*WHAT IS EXPECTED*: Although the entries contain pictures, your copy should hold only their exact text.

Object tracking records:

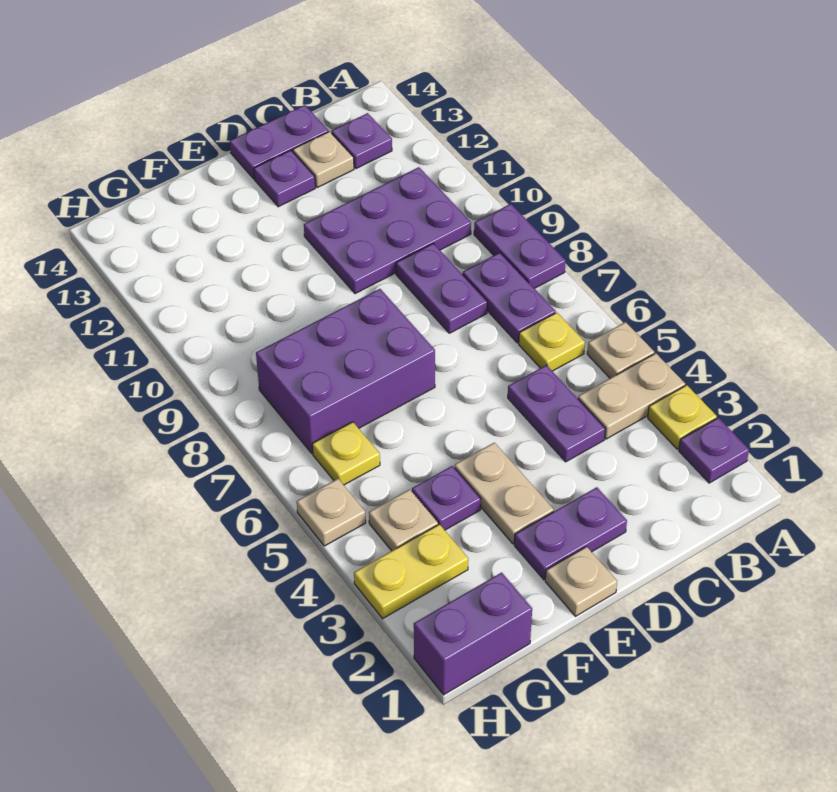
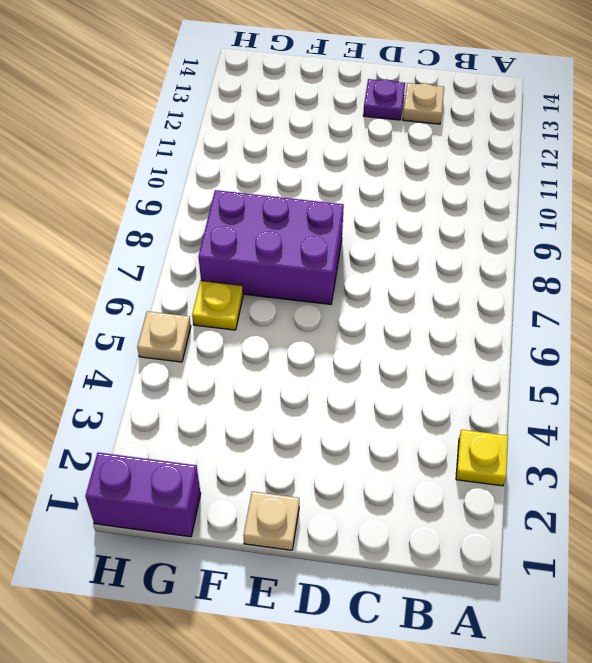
none -> purple plate A2 level 1
none -> tan plate A4:B4 level 1
none -> tan plate A5 level 1

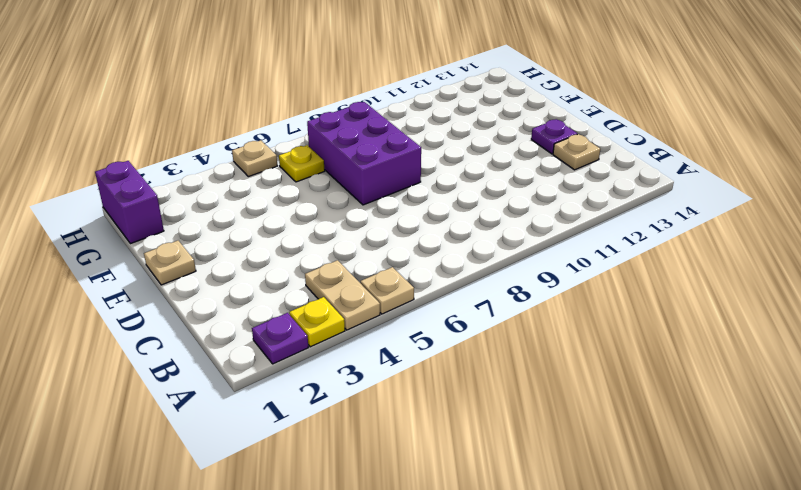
none -> purple plate A8:A9 level 1
none -> yellow plate B6 level 1
none -> purple plate B7:B8 level 1

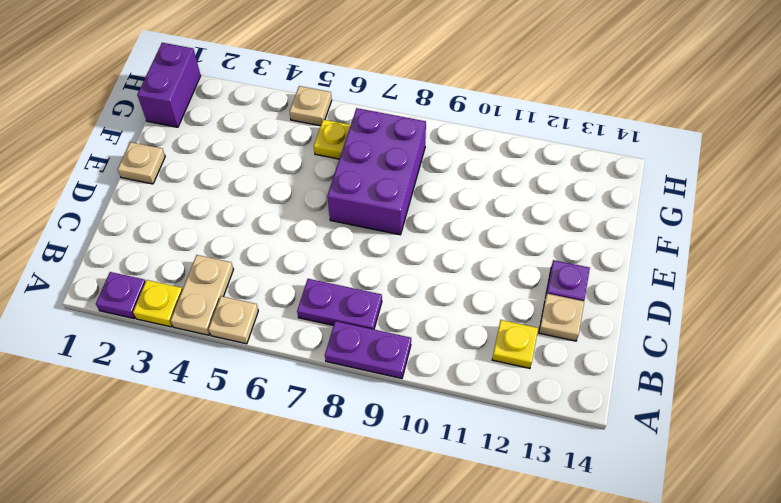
yellow plate B12 level 1 -> yellow plate B6 level 1
none -> purple plate B10:D11 level 1
none -> purple plate B13 level 1
none -> purple plate C4:C5 level 1

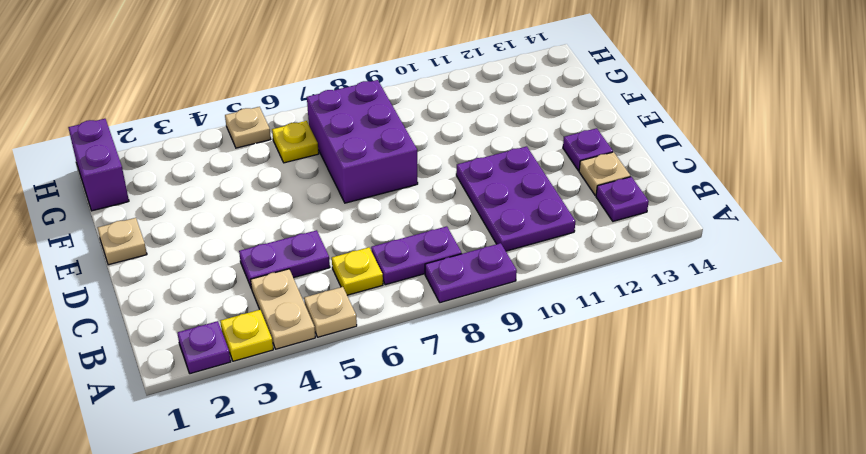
none -> purple plate C8:C9 level 1
none -> purple plate C14:D14 level 1
none -> purple plate D2:E2 level 1

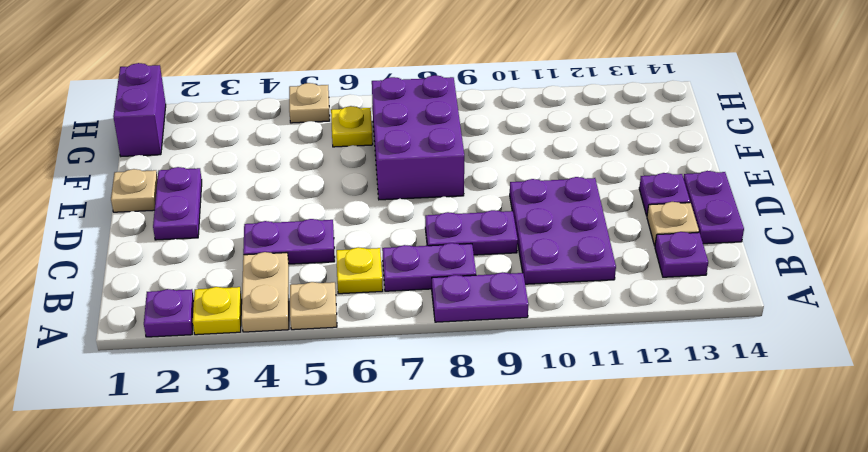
none -> tan plate E3:E4 level 1
none -> purple plate F4 level 1
none -> yellow plate G3:H3 level 1

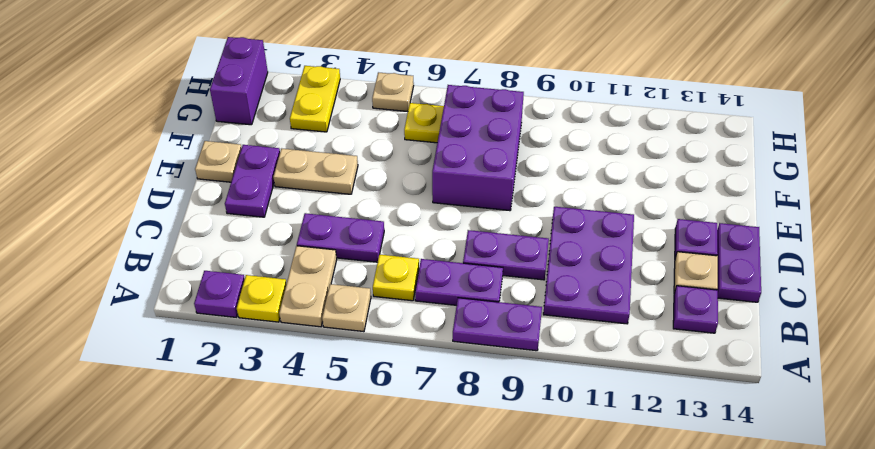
none -> purple plate F4 level 1
none -> tan plate G4 level 1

*SOLUTION TO THIS PROBLEM*:
none -> purple plate A2 level 1
none -> tan plate A4:B4 level 1
none -> tan plate A5 level 1

none -> purple plate A8:A9 level 1
none -> yellow plate B6 level 1
none -> purple plate B7:B8 level 1

yellow plate B12 level 1 -> yellow plate B6 level 1
none -> purple plate B10:D11 level 1
none -> purple plate B13 level 1
none -> purple plate C4:C5 level 1

none -> purple plate C8:C9 level 1
none -> purple plate C14:D14 level 1
none -> purple plate D2:E2 level 1

none -> tan plate E3:E4 level 1
none -> purple plate F4 level 1
none -> yellow plate G3:H3 level 1

none -> purple plate F4 level 1
none -> tan plate G4 level 1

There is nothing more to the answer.